[Entries taken from a collection]
Segment Open

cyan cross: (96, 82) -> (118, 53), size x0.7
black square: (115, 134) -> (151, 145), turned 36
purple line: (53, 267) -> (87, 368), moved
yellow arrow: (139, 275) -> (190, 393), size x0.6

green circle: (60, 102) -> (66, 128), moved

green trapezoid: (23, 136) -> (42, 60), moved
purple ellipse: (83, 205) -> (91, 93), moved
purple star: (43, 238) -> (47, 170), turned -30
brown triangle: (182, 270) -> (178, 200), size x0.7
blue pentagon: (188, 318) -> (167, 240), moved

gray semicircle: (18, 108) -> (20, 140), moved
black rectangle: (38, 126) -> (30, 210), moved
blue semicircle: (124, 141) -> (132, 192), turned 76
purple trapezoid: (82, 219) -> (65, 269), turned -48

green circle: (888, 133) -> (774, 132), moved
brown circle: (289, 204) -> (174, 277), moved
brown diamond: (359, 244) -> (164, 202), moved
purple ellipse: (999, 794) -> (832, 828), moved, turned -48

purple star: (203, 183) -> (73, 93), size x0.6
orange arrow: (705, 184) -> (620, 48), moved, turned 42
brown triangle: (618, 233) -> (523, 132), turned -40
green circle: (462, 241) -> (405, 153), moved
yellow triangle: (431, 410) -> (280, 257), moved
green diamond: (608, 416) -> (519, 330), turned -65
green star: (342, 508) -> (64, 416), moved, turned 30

Segment Closed

## What you need to do
Those lines of the records that contain the string "diamond" should be identified and copied.

## Solved exercise
brown diamond: (359, 244) -> (164, 202), moved
green diamond: (608, 416) -> (519, 330), turned -65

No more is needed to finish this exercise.